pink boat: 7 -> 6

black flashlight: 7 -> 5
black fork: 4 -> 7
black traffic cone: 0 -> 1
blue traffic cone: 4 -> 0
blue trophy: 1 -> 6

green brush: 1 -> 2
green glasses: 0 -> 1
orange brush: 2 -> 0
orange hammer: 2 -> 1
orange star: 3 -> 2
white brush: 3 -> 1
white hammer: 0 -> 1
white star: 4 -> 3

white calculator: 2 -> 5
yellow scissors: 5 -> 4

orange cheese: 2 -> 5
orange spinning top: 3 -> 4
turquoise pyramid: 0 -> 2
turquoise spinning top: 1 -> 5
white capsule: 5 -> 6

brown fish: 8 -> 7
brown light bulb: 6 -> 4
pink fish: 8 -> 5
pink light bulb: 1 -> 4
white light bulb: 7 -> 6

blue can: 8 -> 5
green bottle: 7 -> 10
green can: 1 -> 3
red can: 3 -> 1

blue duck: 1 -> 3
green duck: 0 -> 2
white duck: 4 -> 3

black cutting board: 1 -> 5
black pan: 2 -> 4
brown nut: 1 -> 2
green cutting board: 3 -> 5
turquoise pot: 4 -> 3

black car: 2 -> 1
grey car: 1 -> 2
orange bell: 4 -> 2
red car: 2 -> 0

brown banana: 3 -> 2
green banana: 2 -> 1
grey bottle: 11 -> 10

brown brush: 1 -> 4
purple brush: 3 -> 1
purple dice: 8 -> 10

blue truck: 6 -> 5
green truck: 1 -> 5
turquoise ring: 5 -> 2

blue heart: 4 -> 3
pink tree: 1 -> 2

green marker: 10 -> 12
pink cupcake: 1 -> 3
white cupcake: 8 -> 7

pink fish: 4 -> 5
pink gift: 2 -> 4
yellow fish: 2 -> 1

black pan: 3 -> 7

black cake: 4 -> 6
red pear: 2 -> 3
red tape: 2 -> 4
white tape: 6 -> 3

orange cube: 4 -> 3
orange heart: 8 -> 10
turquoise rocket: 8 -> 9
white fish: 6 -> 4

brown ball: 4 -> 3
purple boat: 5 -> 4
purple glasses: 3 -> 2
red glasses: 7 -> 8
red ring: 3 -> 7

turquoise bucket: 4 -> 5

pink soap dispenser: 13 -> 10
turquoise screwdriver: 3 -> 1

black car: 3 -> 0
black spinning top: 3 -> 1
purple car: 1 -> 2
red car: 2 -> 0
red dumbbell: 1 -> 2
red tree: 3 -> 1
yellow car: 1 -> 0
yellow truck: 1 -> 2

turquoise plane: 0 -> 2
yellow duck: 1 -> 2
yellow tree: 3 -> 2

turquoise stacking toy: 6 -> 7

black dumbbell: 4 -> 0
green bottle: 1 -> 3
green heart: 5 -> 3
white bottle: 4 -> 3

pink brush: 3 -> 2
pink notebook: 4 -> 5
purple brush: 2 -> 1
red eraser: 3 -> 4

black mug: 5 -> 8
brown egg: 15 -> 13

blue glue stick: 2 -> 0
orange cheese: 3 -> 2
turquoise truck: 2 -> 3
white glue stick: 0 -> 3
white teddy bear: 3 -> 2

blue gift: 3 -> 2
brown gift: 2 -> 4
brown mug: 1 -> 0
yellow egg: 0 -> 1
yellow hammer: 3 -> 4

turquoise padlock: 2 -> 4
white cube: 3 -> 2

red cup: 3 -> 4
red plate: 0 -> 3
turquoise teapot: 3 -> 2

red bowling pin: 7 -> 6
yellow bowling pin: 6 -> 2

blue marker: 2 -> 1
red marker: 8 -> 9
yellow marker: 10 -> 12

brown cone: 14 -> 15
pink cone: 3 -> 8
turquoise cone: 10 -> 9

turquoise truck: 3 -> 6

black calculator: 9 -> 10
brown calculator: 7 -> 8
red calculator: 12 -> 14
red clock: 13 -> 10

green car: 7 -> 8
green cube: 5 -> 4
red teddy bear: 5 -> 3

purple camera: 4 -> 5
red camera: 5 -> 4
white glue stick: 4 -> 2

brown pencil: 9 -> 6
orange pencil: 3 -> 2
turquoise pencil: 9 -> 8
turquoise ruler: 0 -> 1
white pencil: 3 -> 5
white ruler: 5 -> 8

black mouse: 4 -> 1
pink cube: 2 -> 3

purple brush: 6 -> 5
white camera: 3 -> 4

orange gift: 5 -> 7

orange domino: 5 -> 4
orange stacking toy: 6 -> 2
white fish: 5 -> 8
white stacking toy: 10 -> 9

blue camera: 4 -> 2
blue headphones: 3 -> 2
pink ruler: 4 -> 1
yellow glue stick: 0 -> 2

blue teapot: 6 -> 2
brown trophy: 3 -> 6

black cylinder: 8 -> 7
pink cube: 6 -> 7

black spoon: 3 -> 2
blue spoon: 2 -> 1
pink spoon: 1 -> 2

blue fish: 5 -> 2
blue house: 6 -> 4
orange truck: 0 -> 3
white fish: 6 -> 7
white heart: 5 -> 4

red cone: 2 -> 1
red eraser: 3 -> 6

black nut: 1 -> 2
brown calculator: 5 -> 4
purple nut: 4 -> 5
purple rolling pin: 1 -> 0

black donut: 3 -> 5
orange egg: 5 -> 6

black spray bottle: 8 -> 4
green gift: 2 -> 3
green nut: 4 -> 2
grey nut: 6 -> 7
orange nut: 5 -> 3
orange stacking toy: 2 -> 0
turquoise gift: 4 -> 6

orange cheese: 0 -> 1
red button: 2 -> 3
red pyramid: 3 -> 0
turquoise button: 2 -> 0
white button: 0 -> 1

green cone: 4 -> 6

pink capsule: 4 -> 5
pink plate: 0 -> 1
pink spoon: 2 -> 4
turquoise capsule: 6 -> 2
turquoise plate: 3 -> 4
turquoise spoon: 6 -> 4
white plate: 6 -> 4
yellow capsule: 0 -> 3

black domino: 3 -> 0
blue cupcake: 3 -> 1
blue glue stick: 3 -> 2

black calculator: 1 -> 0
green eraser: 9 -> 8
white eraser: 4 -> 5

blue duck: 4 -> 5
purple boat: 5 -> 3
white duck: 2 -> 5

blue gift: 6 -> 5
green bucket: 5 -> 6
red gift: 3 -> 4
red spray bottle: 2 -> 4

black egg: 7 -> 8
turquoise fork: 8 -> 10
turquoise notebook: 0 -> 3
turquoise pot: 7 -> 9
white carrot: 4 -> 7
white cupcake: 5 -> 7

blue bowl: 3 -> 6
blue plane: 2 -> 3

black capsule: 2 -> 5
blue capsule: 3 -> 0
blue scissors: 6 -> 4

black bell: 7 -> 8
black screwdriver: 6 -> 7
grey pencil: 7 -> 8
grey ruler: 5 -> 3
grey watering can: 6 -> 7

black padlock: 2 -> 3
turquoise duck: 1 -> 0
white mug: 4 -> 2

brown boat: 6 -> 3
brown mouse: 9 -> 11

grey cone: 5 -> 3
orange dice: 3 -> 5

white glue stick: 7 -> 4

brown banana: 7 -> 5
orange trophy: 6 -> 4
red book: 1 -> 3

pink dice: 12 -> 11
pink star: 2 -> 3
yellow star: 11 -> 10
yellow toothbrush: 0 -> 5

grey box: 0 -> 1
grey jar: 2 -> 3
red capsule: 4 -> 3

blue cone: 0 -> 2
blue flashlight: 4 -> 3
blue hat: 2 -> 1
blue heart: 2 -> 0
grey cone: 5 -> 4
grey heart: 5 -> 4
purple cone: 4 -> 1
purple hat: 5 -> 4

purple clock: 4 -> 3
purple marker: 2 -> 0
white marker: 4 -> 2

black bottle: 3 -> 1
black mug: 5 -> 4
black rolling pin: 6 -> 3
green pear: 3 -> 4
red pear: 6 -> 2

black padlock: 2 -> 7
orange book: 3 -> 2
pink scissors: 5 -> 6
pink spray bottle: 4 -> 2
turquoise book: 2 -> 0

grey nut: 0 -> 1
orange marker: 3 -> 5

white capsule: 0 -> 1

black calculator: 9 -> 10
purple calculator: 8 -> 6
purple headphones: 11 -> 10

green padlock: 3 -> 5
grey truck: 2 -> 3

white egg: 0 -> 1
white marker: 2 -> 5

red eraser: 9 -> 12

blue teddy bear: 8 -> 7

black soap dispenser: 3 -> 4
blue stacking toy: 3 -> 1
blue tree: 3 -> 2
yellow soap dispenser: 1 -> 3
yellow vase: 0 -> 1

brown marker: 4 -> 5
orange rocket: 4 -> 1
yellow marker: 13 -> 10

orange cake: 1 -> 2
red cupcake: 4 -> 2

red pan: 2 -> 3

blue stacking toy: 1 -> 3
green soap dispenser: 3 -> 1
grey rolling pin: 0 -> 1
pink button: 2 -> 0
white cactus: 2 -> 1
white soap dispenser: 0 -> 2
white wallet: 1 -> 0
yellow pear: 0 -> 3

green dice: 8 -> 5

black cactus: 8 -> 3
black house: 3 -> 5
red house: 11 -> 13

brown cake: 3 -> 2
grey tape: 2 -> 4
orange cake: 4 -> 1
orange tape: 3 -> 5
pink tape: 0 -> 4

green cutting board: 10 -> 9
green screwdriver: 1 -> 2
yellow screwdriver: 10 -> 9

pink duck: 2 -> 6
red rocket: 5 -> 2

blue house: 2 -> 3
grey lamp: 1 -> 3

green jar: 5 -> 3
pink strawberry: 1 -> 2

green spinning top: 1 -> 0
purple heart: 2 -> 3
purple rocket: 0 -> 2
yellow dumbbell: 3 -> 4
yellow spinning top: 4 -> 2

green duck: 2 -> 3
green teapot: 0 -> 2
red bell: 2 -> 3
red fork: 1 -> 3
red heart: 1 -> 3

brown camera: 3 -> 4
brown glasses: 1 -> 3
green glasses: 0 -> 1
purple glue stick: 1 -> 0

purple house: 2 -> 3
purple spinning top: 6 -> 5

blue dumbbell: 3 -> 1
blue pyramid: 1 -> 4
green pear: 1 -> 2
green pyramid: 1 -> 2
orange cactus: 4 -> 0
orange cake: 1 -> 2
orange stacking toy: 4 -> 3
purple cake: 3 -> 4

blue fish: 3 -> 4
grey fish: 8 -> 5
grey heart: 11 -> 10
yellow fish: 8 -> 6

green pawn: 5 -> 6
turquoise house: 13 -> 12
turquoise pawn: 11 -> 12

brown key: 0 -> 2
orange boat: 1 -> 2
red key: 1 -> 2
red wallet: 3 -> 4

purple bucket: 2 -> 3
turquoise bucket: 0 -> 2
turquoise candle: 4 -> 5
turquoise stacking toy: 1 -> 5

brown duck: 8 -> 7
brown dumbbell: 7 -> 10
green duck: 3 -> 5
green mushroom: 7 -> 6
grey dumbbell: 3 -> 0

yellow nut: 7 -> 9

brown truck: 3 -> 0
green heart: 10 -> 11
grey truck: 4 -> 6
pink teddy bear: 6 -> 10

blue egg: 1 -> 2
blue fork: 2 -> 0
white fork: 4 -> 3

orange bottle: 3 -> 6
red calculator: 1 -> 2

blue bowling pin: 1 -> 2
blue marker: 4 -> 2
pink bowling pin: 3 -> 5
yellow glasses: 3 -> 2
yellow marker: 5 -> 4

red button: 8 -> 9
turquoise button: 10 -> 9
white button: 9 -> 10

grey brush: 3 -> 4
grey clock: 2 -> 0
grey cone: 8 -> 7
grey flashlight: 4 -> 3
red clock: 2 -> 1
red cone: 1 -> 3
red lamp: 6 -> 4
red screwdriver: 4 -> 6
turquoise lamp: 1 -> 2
++++
What is needed is an exact copy of the lines from the start of the listing through the line where "pink soap dispenser: 13 -> 10" sits, please, both end lines included and nothing more.

- SOLUTION TO THE EXERCISE
pink boat: 7 -> 6

black flashlight: 7 -> 5
black fork: 4 -> 7
black traffic cone: 0 -> 1
blue traffic cone: 4 -> 0
blue trophy: 1 -> 6

green brush: 1 -> 2
green glasses: 0 -> 1
orange brush: 2 -> 0
orange hammer: 2 -> 1
orange star: 3 -> 2
white brush: 3 -> 1
white hammer: 0 -> 1
white star: 4 -> 3

white calculator: 2 -> 5
yellow scissors: 5 -> 4

orange cheese: 2 -> 5
orange spinning top: 3 -> 4
turquoise pyramid: 0 -> 2
turquoise spinning top: 1 -> 5
white capsule: 5 -> 6

brown fish: 8 -> 7
brown light bulb: 6 -> 4
pink fish: 8 -> 5
pink light bulb: 1 -> 4
white light bulb: 7 -> 6

blue can: 8 -> 5
green bottle: 7 -> 10
green can: 1 -> 3
red can: 3 -> 1

blue duck: 1 -> 3
green duck: 0 -> 2
white duck: 4 -> 3

black cutting board: 1 -> 5
black pan: 2 -> 4
brown nut: 1 -> 2
green cutting board: 3 -> 5
turquoise pot: 4 -> 3

black car: 2 -> 1
grey car: 1 -> 2
orange bell: 4 -> 2
red car: 2 -> 0

brown banana: 3 -> 2
green banana: 2 -> 1
grey bottle: 11 -> 10

brown brush: 1 -> 4
purple brush: 3 -> 1
purple dice: 8 -> 10

blue truck: 6 -> 5
green truck: 1 -> 5
turquoise ring: 5 -> 2

blue heart: 4 -> 3
pink tree: 1 -> 2

green marker: 10 -> 12
pink cupcake: 1 -> 3
white cupcake: 8 -> 7

pink fish: 4 -> 5
pink gift: 2 -> 4
yellow fish: 2 -> 1

black pan: 3 -> 7

black cake: 4 -> 6
red pear: 2 -> 3
red tape: 2 -> 4
white tape: 6 -> 3

orange cube: 4 -> 3
orange heart: 8 -> 10
turquoise rocket: 8 -> 9
white fish: 6 -> 4

brown ball: 4 -> 3
purple boat: 5 -> 4
purple glasses: 3 -> 2
red glasses: 7 -> 8
red ring: 3 -> 7

turquoise bucket: 4 -> 5

pink soap dispenser: 13 -> 10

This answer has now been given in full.